+++ Data in this exercise +++

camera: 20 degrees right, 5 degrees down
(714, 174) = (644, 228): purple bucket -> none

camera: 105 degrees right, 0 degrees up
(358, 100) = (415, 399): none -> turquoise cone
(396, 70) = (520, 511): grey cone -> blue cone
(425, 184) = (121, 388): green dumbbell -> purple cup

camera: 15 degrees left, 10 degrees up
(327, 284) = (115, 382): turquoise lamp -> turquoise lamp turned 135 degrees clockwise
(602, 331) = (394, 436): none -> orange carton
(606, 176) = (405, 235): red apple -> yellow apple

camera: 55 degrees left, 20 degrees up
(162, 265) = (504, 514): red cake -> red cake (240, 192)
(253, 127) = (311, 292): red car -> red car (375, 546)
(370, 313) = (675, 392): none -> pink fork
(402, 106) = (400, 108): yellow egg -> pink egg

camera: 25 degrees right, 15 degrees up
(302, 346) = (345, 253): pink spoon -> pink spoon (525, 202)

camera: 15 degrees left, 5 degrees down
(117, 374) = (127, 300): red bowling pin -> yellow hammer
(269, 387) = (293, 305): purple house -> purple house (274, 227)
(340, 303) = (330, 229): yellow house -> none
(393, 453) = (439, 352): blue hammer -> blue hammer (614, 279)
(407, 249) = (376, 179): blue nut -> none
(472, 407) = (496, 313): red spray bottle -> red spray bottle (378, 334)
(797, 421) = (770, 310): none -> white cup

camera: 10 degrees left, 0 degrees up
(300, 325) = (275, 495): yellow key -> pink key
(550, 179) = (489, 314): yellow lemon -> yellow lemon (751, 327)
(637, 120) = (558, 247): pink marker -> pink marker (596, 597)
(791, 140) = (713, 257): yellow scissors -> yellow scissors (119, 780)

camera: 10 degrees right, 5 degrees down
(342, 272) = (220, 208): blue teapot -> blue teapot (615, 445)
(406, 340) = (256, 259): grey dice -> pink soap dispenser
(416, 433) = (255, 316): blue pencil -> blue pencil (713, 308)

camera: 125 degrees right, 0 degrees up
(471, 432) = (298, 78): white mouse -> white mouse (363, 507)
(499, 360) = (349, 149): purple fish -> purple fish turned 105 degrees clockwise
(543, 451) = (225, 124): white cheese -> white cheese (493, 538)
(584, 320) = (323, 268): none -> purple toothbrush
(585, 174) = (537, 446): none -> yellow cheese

+++

Exercise —
Write out each record again, keeping every word as it is.

Finished exercise —
camera: 20 degrees right, 5 degrees down
(714, 174) = (644, 228): purple bucket -> none

camera: 105 degrees right, 0 degrees up
(358, 100) = (415, 399): none -> turquoise cone
(396, 70) = (520, 511): grey cone -> blue cone
(425, 184) = (121, 388): green dumbbell -> purple cup

camera: 15 degrees left, 10 degrees up
(327, 284) = (115, 382): turquoise lamp -> turquoise lamp turned 135 degrees clockwise
(602, 331) = (394, 436): none -> orange carton
(606, 176) = (405, 235): red apple -> yellow apple

camera: 55 degrees left, 20 degrees up
(162, 265) = (504, 514): red cake -> red cake (240, 192)
(253, 127) = (311, 292): red car -> red car (375, 546)
(370, 313) = (675, 392): none -> pink fork
(402, 106) = (400, 108): yellow egg -> pink egg

camera: 25 degrees right, 15 degrees up
(302, 346) = (345, 253): pink spoon -> pink spoon (525, 202)

camera: 15 degrees left, 5 degrees down
(117, 374) = (127, 300): red bowling pin -> yellow hammer
(269, 387) = (293, 305): purple house -> purple house (274, 227)
(340, 303) = (330, 229): yellow house -> none
(393, 453) = (439, 352): blue hammer -> blue hammer (614, 279)
(407, 249) = (376, 179): blue nut -> none
(472, 407) = (496, 313): red spray bottle -> red spray bottle (378, 334)
(797, 421) = (770, 310): none -> white cup

camera: 10 degrees left, 0 degrees up
(300, 325) = (275, 495): yellow key -> pink key
(550, 179) = (489, 314): yellow lemon -> yellow lemon (751, 327)
(637, 120) = (558, 247): pink marker -> pink marker (596, 597)
(791, 140) = (713, 257): yellow scissors -> yellow scissors (119, 780)

camera: 10 degrees right, 5 degrees down
(342, 272) = (220, 208): blue teapot -> blue teapot (615, 445)
(406, 340) = (256, 259): grey dice -> pink soap dispenser
(416, 433) = (255, 316): blue pencil -> blue pencil (713, 308)

camera: 125 degrees right, 0 degrees up
(471, 432) = (298, 78): white mouse -> white mouse (363, 507)
(499, 360) = (349, 149): purple fish -> purple fish turned 105 degrees clockwise
(543, 451) = (225, 124): white cheese -> white cheese (493, 538)
(584, 320) = (323, 268): none -> purple toothbrush
(585, 174) = (537, 446): none -> yellow cheese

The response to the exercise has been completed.